START Provided material
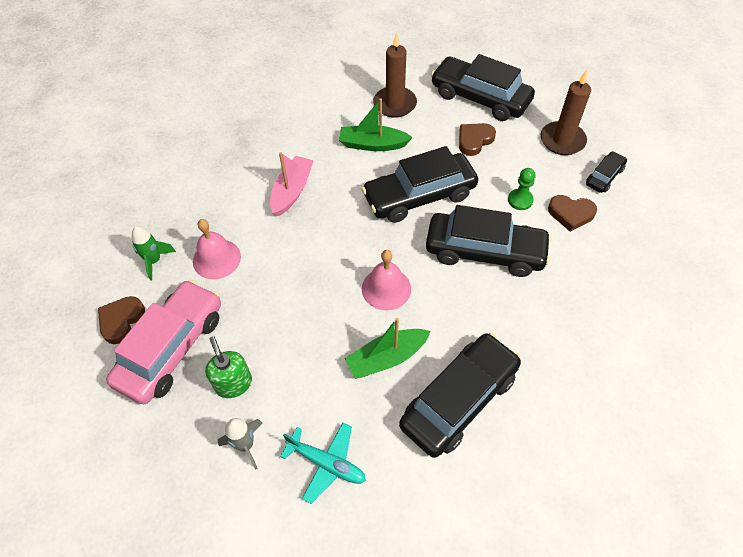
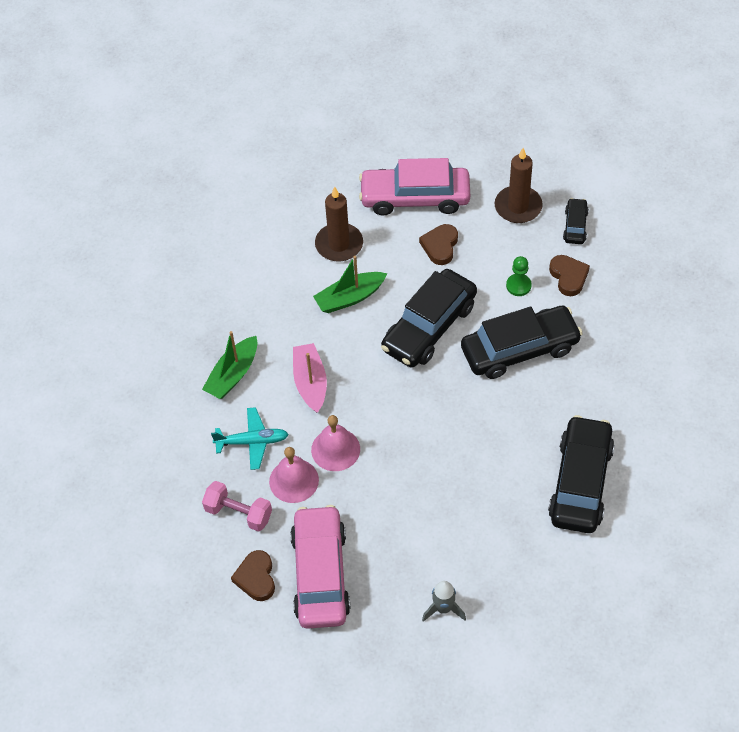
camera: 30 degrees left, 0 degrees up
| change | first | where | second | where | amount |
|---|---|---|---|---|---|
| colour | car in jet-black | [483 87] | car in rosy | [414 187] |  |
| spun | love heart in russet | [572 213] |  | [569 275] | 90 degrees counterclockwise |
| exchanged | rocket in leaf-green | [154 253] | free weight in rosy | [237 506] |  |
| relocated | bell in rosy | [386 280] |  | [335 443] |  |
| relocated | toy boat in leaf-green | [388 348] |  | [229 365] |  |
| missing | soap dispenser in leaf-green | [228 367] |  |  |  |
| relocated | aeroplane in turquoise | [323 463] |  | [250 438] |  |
END Provided material
Copy every line of the entries above in which "degrees" occurs.

- Task solution
camera: 30 degrees left, 0 degrees up
| spun | love heart in russet | [572 213] |  | [569 275] | 90 degrees counterclockwise |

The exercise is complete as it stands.